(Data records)

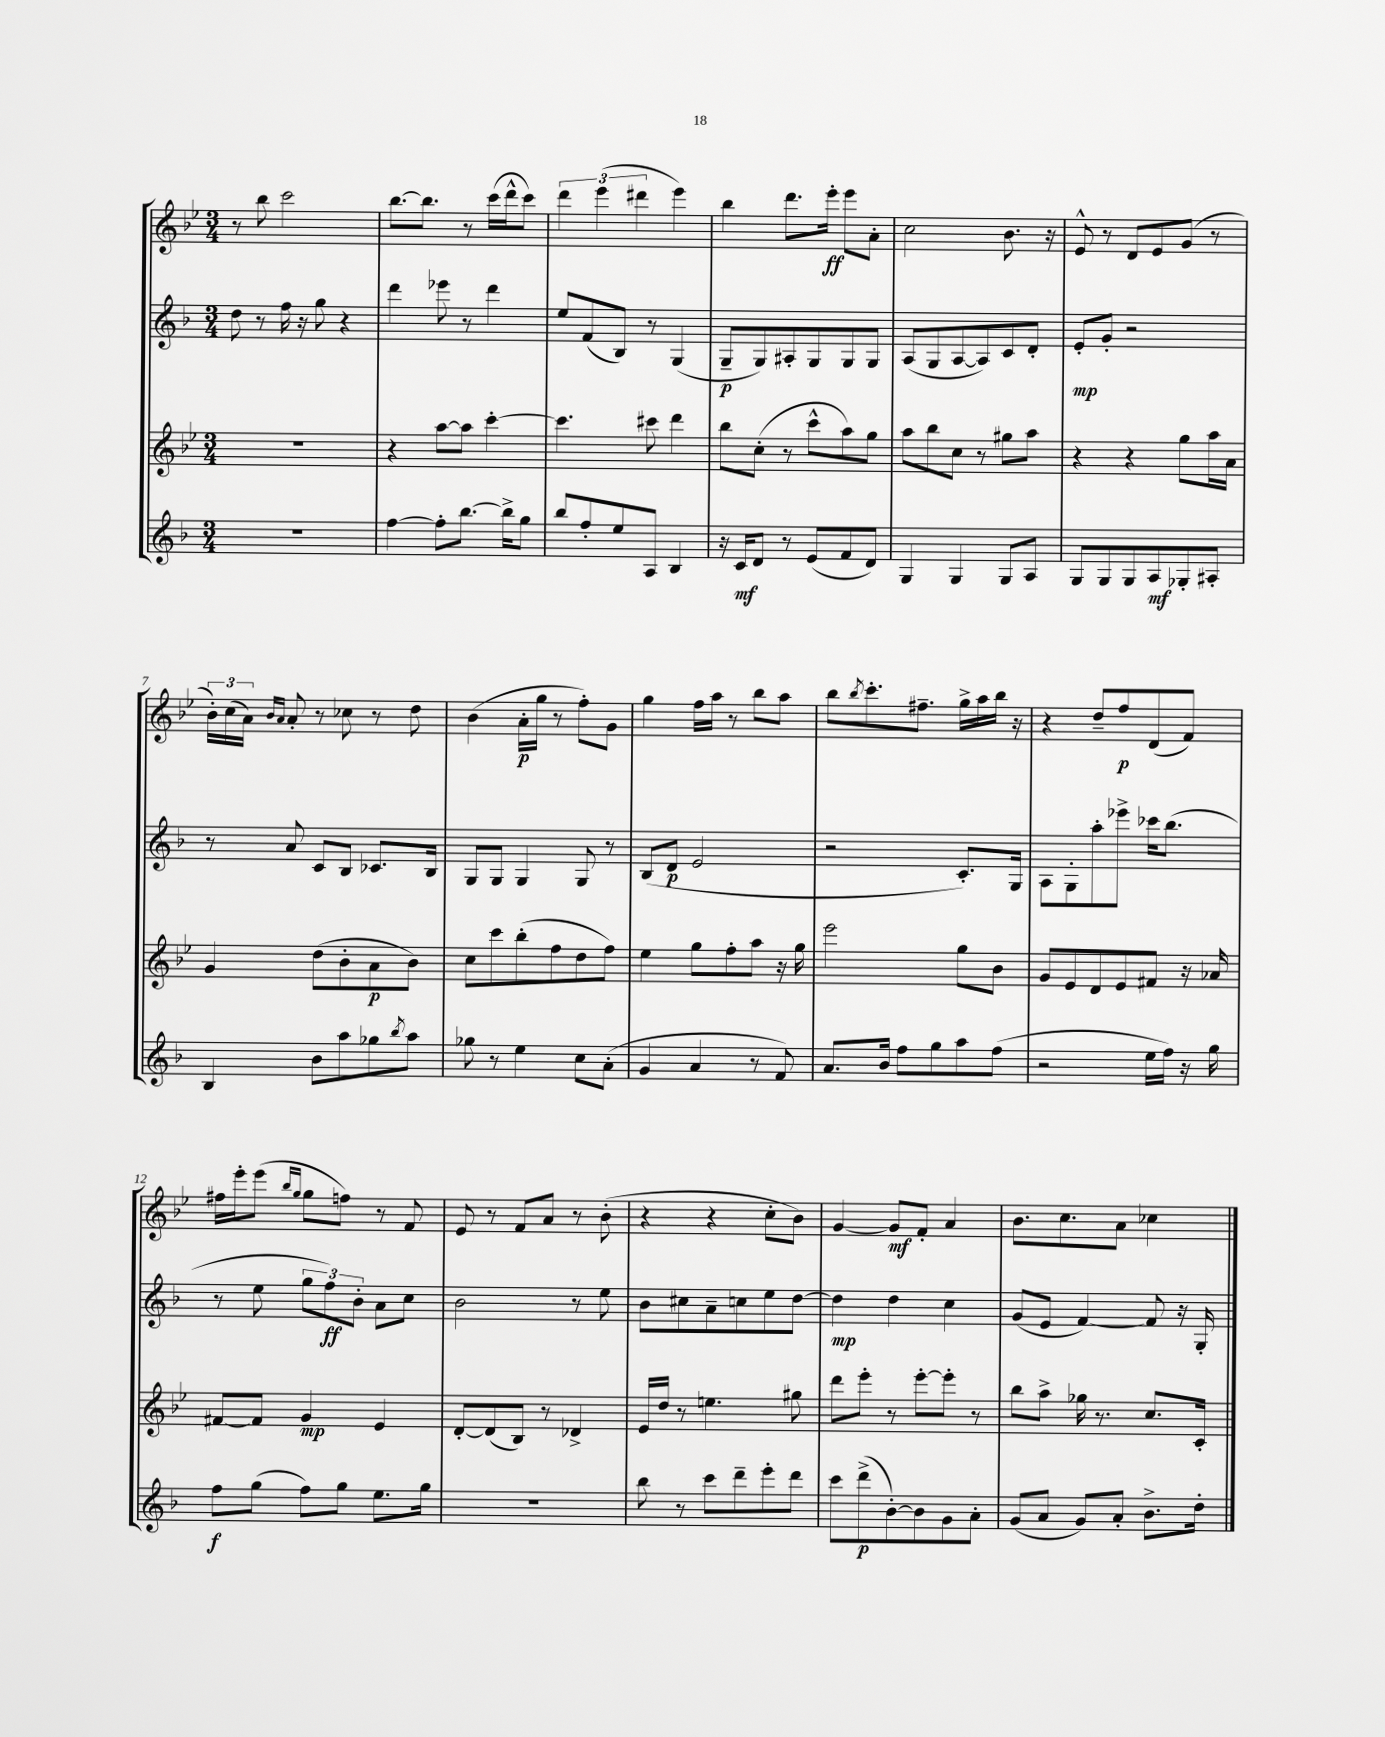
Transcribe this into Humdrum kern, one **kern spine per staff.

**kern	**dynam	**kern	**dynam	**kern	**dynam	**kern	**dynam
*part4	*part4	*part3	*part3	*part2	*part2	*part1	*part1
*staff4	*staff4	*staff3	*staff3	*staff2	*staff2	*staff1	*staff1
*clefG2	*	*clefG2	*	*clefG2	*	*clefG2	*
*k[b-]	*	*k[b-e-]	*	*k[b-]	*	*k[b-e-]	*
*M3/4	*	*M3/4	*	*M3/4	*	*M3/4	*
=1	=1	=1	=1	=1	=1	=1	=1
2.r	.	2.r	.	8dd\	.	8r	.
.	.	.	.	8r	.	8bb-\	.
.	.	.	.	16ff\	.	2ccc\	.
.	.	.	.	16r	.	.	.
.	.	.	.	8gg\	.	.	.
.	.	.	.	4r	.	.	.
=2	=2	=2	=2	=2	=2	=2	=2
[4ff\	.	4r	.	4ddd\	.	[8.bb-\L	.
.	.	.	.	.	.	8.bb-\J]	.
8ff'\L]	.	[8aa\L	.	8eee-X\	.	.	.
[8.bb-\J	.	8aa\J]	.	8r	.	8r	.
.	.	[4ccc'\	.	4ddd\	.	(16ccc\LL	.
16bb-^\KL]	.	.	.	.	.	16ddd^^\J	.
8gg\J	.	.	.	.	.	8ccc\J)	.
=3	=3	=3	=3	=3	=3	=3	=3
8bb-/L	.	4.ccc\]	.	8ee/L	.	6ddd\	.
8ff'/	.	.	.	(8f/	.	.	.
.	.	.	.	.	.	(6eee-\	.
8ee/	.	.	.	8B-/J)	.	.	.
.	.	.	.	.	.	6ddd#X\	.
8A/J	.	8ccc#X\	.	8r	.	.	.
4B-/	.	4ddd\	.	(4G/	.	4eee-\)	.
=4	=4	=4	=4	=4	=4	=4	=4
16r	.	8bb-\L	.	8G~/L	p	4bb-\	.
16c/KL	mf	.	.	.	.	.	.
8d/J	.	(8cc'\J	.	8G/)	.	.	.
8r	.	8r	.	8A#X'/	.	8.ddd\L	.
(8e/L	.	8ccc^^\L	.	8G/	.	.	.
.	.	.	.	.	.	16eee-'\Jk	ff
8f/	.	8aa\)	.	8G/	.	8eee-\L	.
8d/J)	.	8gg\J	.	8G/J	.	8a'\J	.
=5	=5	=5	=5	=5	=5	=5	=5
4G/	.	8aa\L	.	(8A/L	.	2cc\	.
.	.	8bb-\	.	8G/	.	.	.
4G/	.	8cc\J	.	[8A/	.	.	.
.	.	8r	.	8A/])	.	.	.
8G/L	.	8gg#X\L	.	8c/	.	8.b-\	.
8A/J	.	8aa\J	.	8d'/J	.	.	.
.	.	.	.	.	.	16r	.
=6	=6	=6	=6	=6	=6	=6	=6
8G/L	.	4r	.	8e'/L	mp	8e-^^/	.
8G/	.	.	.	8g'/J	.	8r	.
8G/	.	4r	.	2r	.	8d/L	.
8A/	mf	.	.	.	.	8e-/	.
8G-X'/	.	8gg\L	.	.	.	(8g/J	.
8A#X'/J	.	16aa\L	.	.	.	8r	.
.	.	16a\JJ	.	.	.	.	.
!!LO:LB:g=z
=7	=7	=7	=7	=7	=7	=7	=7
4B-/	.	4g/	.	8r	.	24b-'\LL)	.
.	.	.	.	.	.	(24cc\	.
.	.	.	.	.	.	24a\JJ)	.
.	.	.	.	.	.	16qqb-/LL	.
.	.	.	.	.	.	16qqa/JJ	.
.	.	.	.	8a/	.	8a'/	.
8b-\L	.	(8dd\L	.	8c/L	.	8r	.
8aa\	.	8b-'\	.	8B-/J	.	8cc-X\	.
8gg-X\	.	8a\	p	8.c-X/L	.	8r	.
8qbb-/	.	.	.	.	.	.	.
8aa\J	.	8b-\J)	.	.	.	8dd\	.
.	.	.	.	16B-/Jk	.	.	.
=8	=8	=8	=8	=8	=8	=8	=8
8gg-X\	.	8cc\L	.	8G/L	.	(4b-\	.
8r	.	8ccc\	.	8G/J	.	.	.
4ee\	.	(8bb-'\	.	4G/	.	16a'\LL	p
.	.	.	.	.	.	16gg\JJ	.
.	.	8ff\	.	.	.	8r	.
8cc\L	.	8dd\	.	8G/	.	8ff'\L)	.
(8a'\J	.	8ff\J)	.	8r	.	8g\J	.
=9	=9	=9	=9	=9	=9	=9	=9
4g/	.	4ee-\	.	(8B-/L	.	4gg\	.
.	.	.	.	8d/J	p	.	.
4a/	.	8gg\L	.	2e/	.	16ff\LL	.
.	.	.	.	.	.	16aa\JJ	.
.	.	8ff'\	.	.	.	8r	.
8r	.	8aa\J	.	.	.	8bb-\L	.
8f/)	.	16r	.	.	.	8aa\J	.
.	.	16gg\	.	.	.	.	.
=10	=10	=10	=10	=10	=10	=10	=10
8.a/L	.	2eee-\	.	2r	.	8bb-\L	.
.	.	.	.	.	.	8qbb-/	.
.	.	.	.	.	.	8.ccc'\	.
16b-/Jk	.	.	.	.	.	.	.
8ff\L	.	.	.	.	.	.	.
.	.	.	.	.	.	8.ff#X~\J	.
8gg\	.	.	.	.	.	.	.
8aa\	.	8gg\L	.	8.c'/L)	.	16gg^\LL	.
.	.	.	.	.	.	16aa\	.
(8ff\J	.	8b-\J	.	.	.	16bb-\JJ	.
.	.	.	.	16G/Jk	.	16r	.
=11	=11	=11	=11	=11	=11	=11	=11
2r	.	8g/L	.	8A\L	.	4r	.
.	.	8e-/	.	8G'\	.	.	.
.	.	8d/	.	8aa'\	.	8dd~/L	.
.	.	8e-/	.	8eee-X^\J	.	8ff/	p
16ee\LL	.	8f#X/J	.	16ccc-X\KL	.	(8d/	.
16ff\JJ)	.	.	.	(8.bb-\J	.	.	.
16r	.	16r	.	.	.	8f/J)	.
16gg\	.	16a-X/	.	.	.	.	.
!!LO:LB:g=z
=12	=12	=12	=12	=12	=12	=12	=12
8ff\L	f	[8f#X/L	.	8r	.	16ff#X\LL	.
.	.	.	.	.	.	16eee-'\J	.
(8gg\J	.	8f#/J]	.	8ee\	.	(8eee-\J	.
.	.	.	.	.	.	16qqbb-/LL	.
.	.	.	.	.	.	16qqgg/JJ	.
8ff\L)	.	4g/	mp	12gg\L	.	8gg\L	.
.	.	.	.	12ff\)	ff	.	.
8gg\J	.	.	.	.	.	8ffn\J)	.
.	.	.	.	12b-'\J	.	.	.
8.ee\L	.	4e-/	.	8a\L	.	8r	.
.	.	.	.	8cc\J	.	8f/	.
16gg\Jk	.	.	.	.	.	.	.
=13	=13	=13	=13	=13	=13	=13	=13
2.r	.	[8d'/L	.	2b-\	.	8e-/	.
.	.	(8d/]	.	.	.	8r	.
.	.	8B-/J)	.	.	.	8f/L	.
.	.	8r	.	.	.	8a/J	.
.	.	4d-X^/	.	8r	.	8r	.
.	.	.	.	8ee\	.	(8b-'\	.
=14	=14	=14	=14	=14	=14	=14	=14
8bb-\	.	16e-/LL	.	8b-\L	.	4r	.
.	.	16dd/JJ	.	.	.	.	.
8r	.	8r	.	8cc#X\	.	.	.
8ccc\L	.	4.een\	.	8a~\	.	4r	.
8ddd~\	.	.	.	8ccn\	.	.	.
8eee'\	.	.	.	8ee\	.	8cc'\L	.
8ddd\J	.	8gg#X\	.	[8dd\J	.	8b-\J)	.
=15	=15	=15	=15	=15	=15	=15	=15
8ccc\L	.	8ddd\L	.	4dd\]	mp	[4g/	.
(8ddd^\	p	8eee-'\J	.	.	.	.	.
[8b-'\)	.	8r	.	4dd\	.	8g/L]	mf
8b-\]	.	[8eee-'\L	.	.	.	8f'/J	.
8g\	.	8eee-'\J]	.	4cc\	.	4a/	.
8a'\J	.	8r	.	.	.	.	.
=16	=16	=16	=16	=16	=16	=16	=16
(8g/L	.	8bb-\L	.	(8g/L	.	8.b-\L	.
8a/J	.	8aa^\J	.	8e/J	.	.	.
.	.	.	.	.	.	8.cc\	.
8g/L)	.	16gg-X\	.	[4f/)	.	.	.
.	.	8.r	.	.	.	.	.
8a'/J	.	.	.	.	.	8a\J	.
8.b-^\L	.	8.cc/L	.	8f/]	.	4cc-X\	.
.	.	.	.	16r	.	.	.
16dd'\Jk	.	16c'/Jk	.	16G'/	.	.	.
==	==	==	==	==	==	==	==
*-	*-	*-	*-	*-	*-	*-	*-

■ Requirement ■
Locate each line in the records above that contains the string "kern", with case significant, and copy those lines out.

■ Exercise result ■
Transcribe this into Humdrum kern, one **kern spine per staff.
**kern	**dynam	**kern	**dynam	**kern	**dynam	**kern	**dynam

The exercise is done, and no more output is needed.